■ **What this task involves**: Below are records; from the line containing "U1 pin V-: AGND -> 3V3" through the very last line, output each line exactly. No pictures.

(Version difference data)
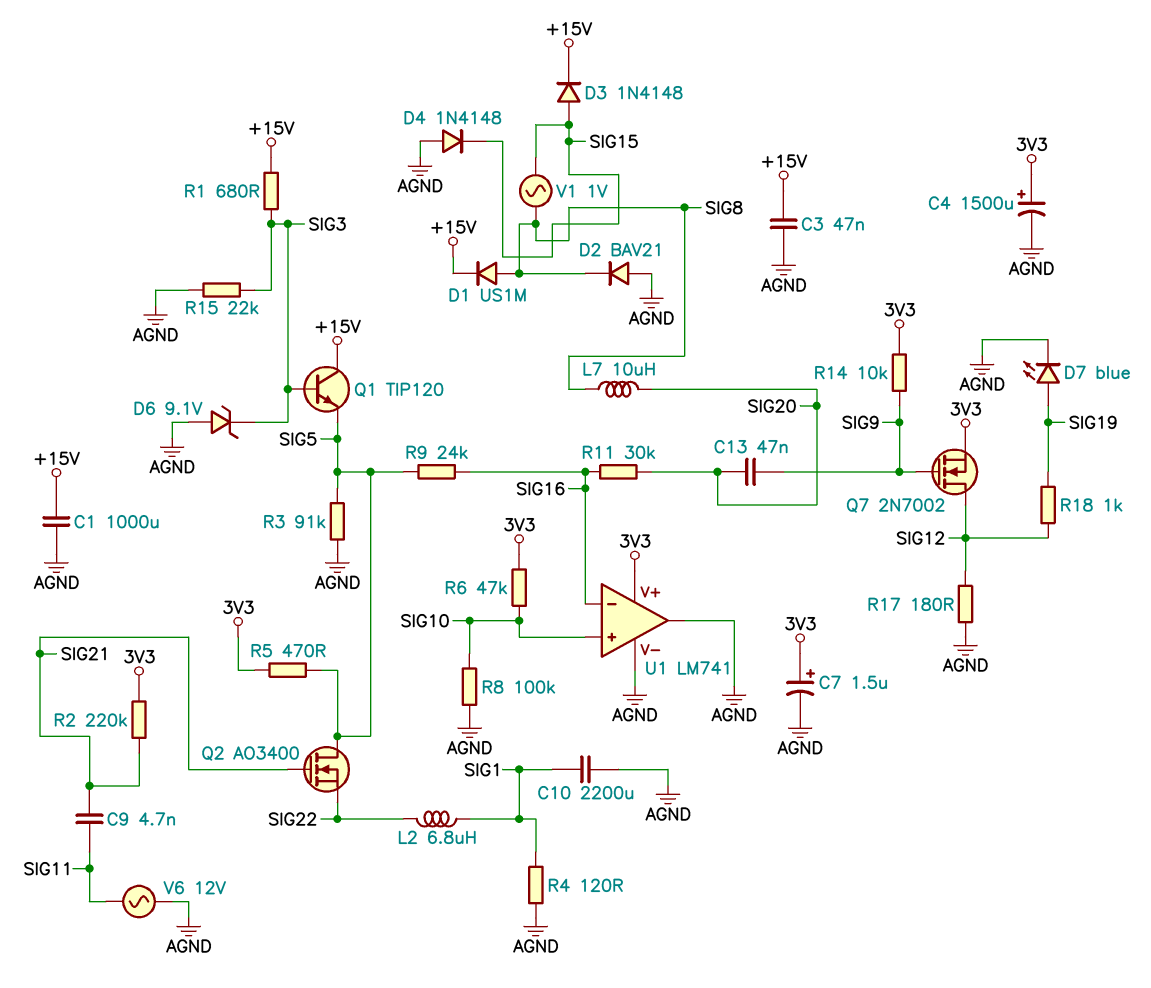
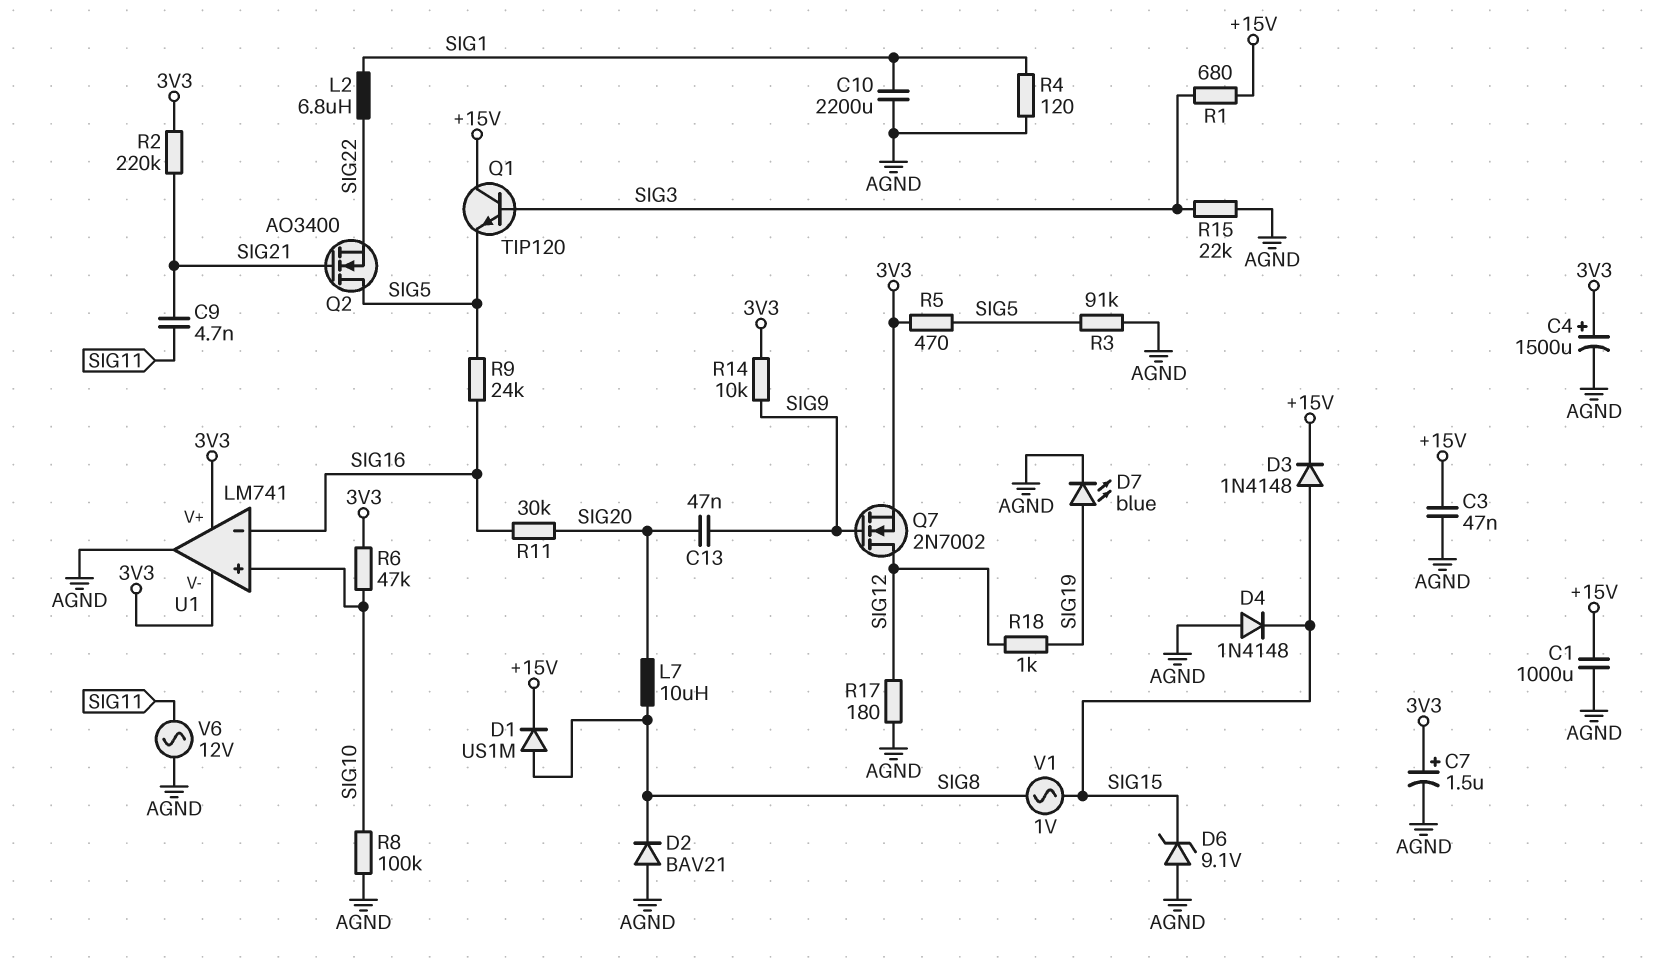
D6: zener 9.1V (A AGND, K SIG3) -> zener 9.1V (A AGND, K SIG15)
U1 pin V-: AGND -> 3V3

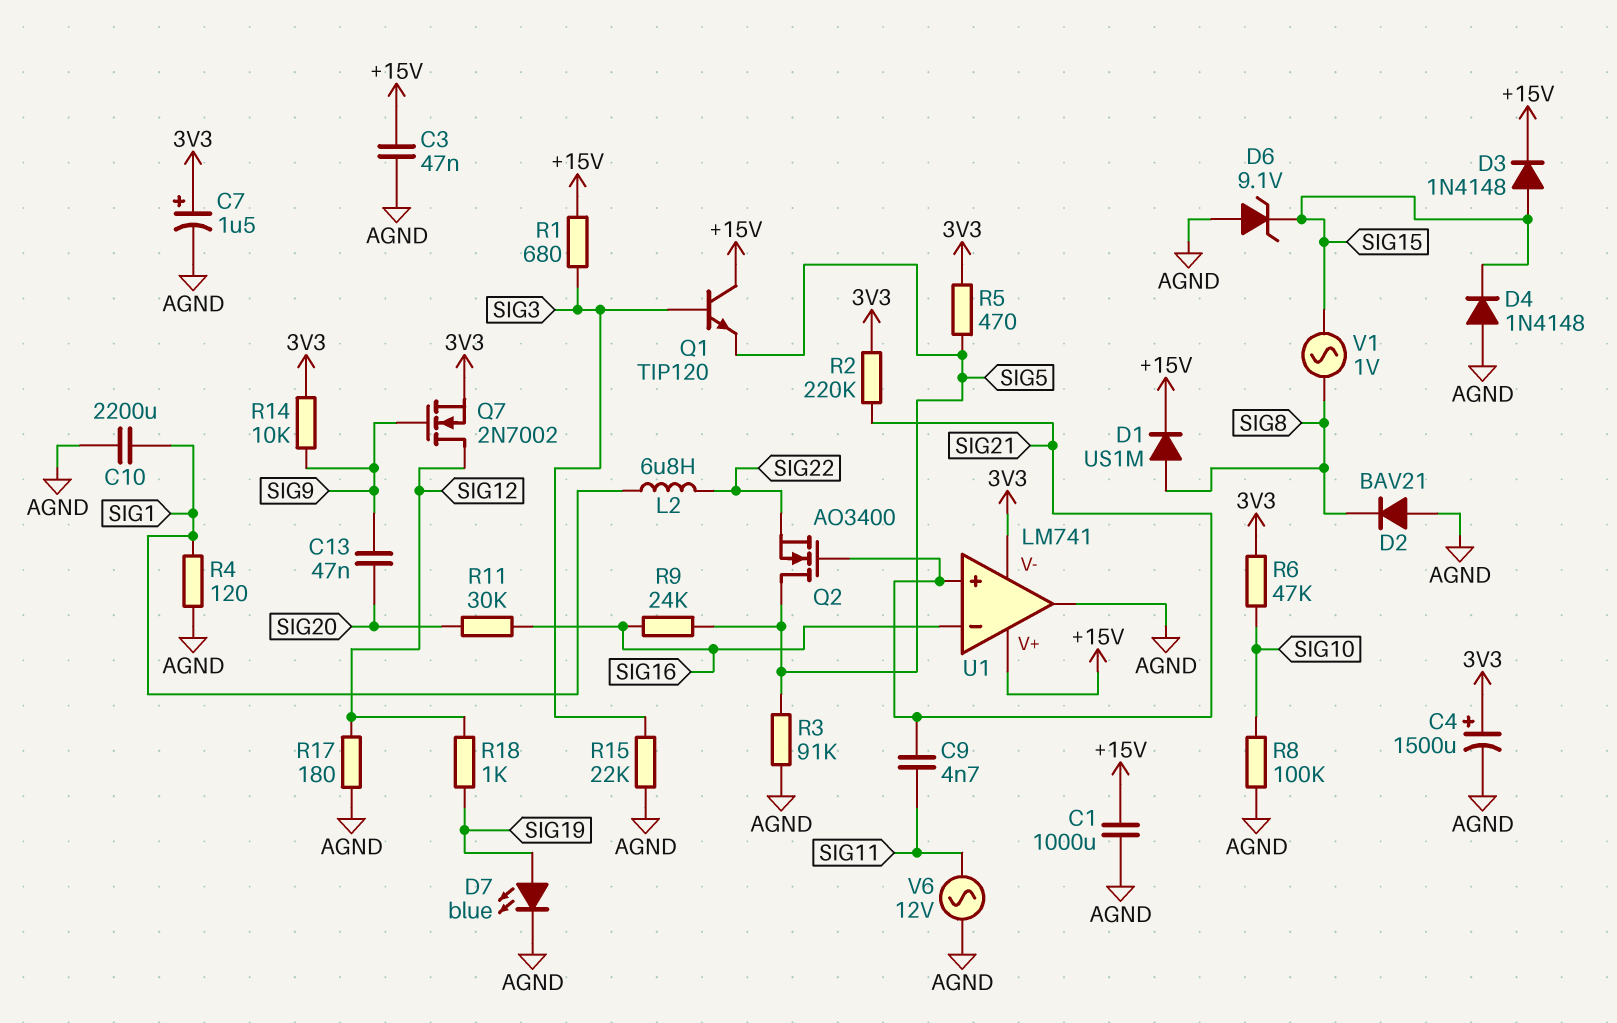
L7: 10uH (SIG8, SIG20) -> none
U1 pin V+: 3V3 -> +15V
U1 pin in+: SIG10 -> SIG21

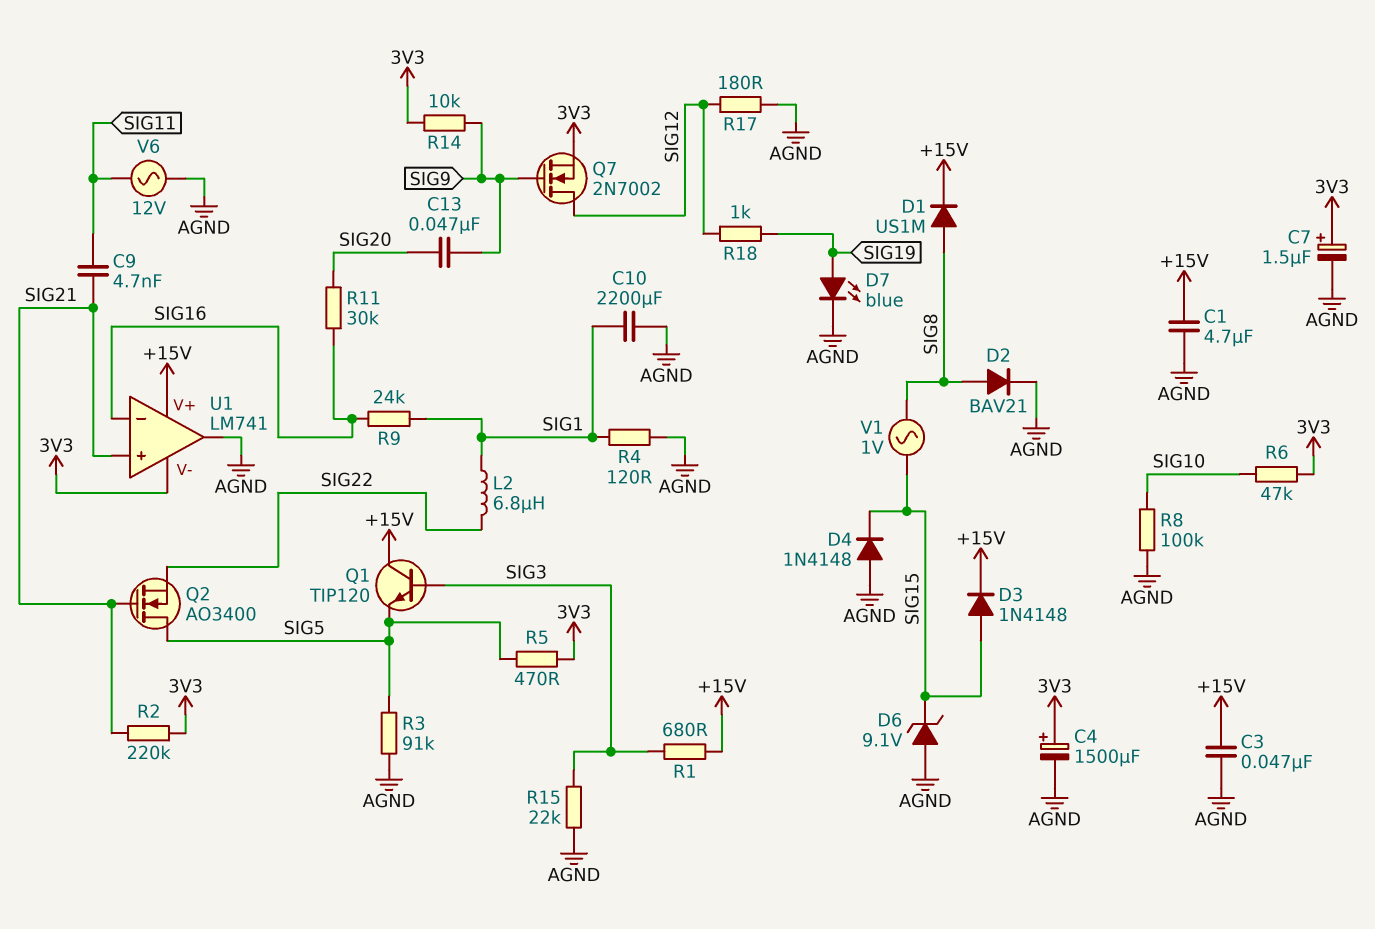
C1: 1000uF (+15V, AGND) -> 4.7uF (+15V, AGND)
D2: diode BAV21 (A AGND, K SIG8) -> diode BAV21 (A SIG8, K AGND)
R9: 24k (SIG5, SIG16) -> 24k (SIG1, SIG16)

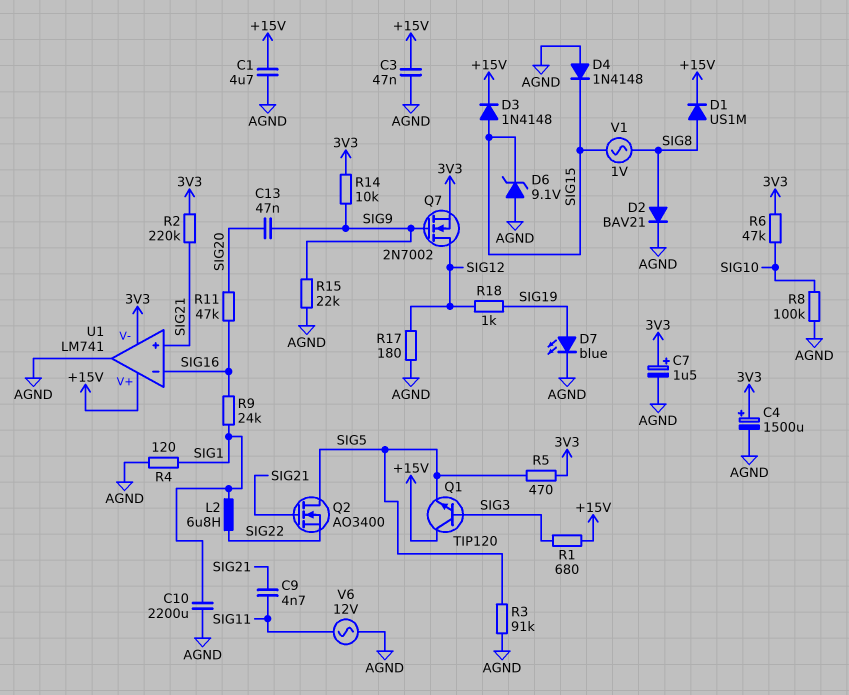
R11: 30k (SIG16, SIG20) -> 47k (SIG16, SIG20)
R15: 22k (AGND, SIG3) -> 22k (AGND, SIG9)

■ **Answer to this task**:
U1 pin V-: AGND -> 3V3

L7: 10uH (SIG8, SIG20) -> none
U1 pin V+: 3V3 -> +15V
U1 pin in+: SIG10 -> SIG21

C1: 1000uF (+15V, AGND) -> 4.7uF (+15V, AGND)
D2: diode BAV21 (A AGND, K SIG8) -> diode BAV21 (A SIG8, K AGND)
R9: 24k (SIG5, SIG16) -> 24k (SIG1, SIG16)

R11: 30k (SIG16, SIG20) -> 47k (SIG16, SIG20)
R15: 22k (AGND, SIG3) -> 22k (AGND, SIG9)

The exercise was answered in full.